▶ Instruction
Begin with the line holding "(260, 178) = (217, 254): turquoise", then print every line after it through the end of the data, exactly and with nothing added.

Before-and-after object lists:
◇ ◇ ◇ ◇
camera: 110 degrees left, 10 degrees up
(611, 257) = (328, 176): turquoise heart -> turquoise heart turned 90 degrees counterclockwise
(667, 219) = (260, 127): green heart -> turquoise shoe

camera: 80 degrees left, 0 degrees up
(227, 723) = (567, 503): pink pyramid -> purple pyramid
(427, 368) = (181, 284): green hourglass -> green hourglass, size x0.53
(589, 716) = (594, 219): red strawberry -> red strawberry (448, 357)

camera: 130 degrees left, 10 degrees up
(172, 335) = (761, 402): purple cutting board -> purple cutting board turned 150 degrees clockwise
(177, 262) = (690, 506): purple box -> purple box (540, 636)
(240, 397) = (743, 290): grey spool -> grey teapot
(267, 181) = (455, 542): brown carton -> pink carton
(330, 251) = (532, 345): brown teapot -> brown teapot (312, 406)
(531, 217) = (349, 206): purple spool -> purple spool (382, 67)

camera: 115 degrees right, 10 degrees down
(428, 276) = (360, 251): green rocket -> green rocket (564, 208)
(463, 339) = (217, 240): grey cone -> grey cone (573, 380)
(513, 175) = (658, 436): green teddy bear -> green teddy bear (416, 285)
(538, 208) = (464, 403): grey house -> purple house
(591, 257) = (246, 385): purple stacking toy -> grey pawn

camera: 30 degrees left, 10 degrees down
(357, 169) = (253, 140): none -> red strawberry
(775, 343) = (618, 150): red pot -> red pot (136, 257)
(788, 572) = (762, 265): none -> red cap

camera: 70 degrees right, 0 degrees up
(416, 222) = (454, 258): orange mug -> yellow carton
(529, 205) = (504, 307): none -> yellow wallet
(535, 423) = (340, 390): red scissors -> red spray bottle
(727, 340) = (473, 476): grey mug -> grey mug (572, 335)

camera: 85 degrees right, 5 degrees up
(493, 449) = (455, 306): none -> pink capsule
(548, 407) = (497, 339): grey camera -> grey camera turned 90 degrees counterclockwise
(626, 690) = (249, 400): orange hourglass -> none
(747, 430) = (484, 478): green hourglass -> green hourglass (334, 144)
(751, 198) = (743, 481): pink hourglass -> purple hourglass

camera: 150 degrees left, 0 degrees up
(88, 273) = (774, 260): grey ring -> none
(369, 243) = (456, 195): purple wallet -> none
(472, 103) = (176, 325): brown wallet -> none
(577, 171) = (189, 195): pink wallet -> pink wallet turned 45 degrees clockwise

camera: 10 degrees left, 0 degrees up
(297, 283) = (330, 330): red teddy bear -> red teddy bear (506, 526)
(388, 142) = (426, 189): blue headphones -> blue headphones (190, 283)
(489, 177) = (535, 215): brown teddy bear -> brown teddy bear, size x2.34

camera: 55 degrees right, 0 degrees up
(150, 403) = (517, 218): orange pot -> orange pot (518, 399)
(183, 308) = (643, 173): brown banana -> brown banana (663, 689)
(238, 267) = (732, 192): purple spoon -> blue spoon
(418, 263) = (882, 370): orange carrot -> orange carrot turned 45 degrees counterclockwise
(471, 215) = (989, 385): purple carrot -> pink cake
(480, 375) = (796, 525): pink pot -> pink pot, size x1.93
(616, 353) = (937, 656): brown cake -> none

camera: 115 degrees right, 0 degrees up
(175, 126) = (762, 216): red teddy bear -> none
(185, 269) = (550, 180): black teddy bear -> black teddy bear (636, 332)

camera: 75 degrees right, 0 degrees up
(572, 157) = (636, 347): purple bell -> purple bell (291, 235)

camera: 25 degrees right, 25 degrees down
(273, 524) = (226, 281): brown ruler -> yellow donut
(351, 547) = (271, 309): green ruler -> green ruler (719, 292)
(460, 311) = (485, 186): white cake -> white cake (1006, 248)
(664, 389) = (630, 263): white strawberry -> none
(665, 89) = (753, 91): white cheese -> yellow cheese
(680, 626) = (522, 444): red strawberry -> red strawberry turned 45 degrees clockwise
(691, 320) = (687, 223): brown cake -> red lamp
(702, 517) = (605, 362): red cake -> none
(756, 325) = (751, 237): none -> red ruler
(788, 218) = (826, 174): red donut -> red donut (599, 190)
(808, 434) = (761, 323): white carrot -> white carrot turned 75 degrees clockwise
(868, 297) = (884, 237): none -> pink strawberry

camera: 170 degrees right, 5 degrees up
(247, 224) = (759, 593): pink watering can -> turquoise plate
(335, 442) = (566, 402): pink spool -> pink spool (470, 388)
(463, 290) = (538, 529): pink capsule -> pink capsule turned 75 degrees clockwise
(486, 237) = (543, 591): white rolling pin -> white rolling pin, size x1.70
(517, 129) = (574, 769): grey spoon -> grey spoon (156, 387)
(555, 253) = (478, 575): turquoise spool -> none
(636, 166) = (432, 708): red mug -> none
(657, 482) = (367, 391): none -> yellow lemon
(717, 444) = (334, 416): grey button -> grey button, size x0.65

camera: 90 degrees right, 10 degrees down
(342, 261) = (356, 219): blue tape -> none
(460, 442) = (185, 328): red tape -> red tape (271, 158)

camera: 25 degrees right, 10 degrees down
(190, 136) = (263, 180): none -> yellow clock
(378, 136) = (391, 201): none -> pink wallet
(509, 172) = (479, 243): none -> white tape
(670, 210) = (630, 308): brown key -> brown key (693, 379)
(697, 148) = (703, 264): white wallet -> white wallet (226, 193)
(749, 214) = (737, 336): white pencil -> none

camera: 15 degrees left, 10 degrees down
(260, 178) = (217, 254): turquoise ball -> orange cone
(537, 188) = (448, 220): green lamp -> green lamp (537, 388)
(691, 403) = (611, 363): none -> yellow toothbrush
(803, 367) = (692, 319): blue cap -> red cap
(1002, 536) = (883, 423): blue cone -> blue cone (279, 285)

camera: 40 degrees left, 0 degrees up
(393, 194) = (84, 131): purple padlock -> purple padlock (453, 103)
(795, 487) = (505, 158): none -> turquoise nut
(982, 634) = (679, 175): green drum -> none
◇ ◇ ◇ ◇
▶ Exercise response
(260, 178) = (217, 254): turquoise ball -> orange cone
(537, 188) = (448, 220): green lamp -> green lamp (537, 388)
(691, 403) = (611, 363): none -> yellow toothbrush
(803, 367) = (692, 319): blue cap -> red cap
(1002, 536) = (883, 423): blue cone -> blue cone (279, 285)

camera: 40 degrees left, 0 degrees up
(393, 194) = (84, 131): purple padlock -> purple padlock (453, 103)
(795, 487) = (505, 158): none -> turquoise nut
(982, 634) = (679, 175): green drum -> none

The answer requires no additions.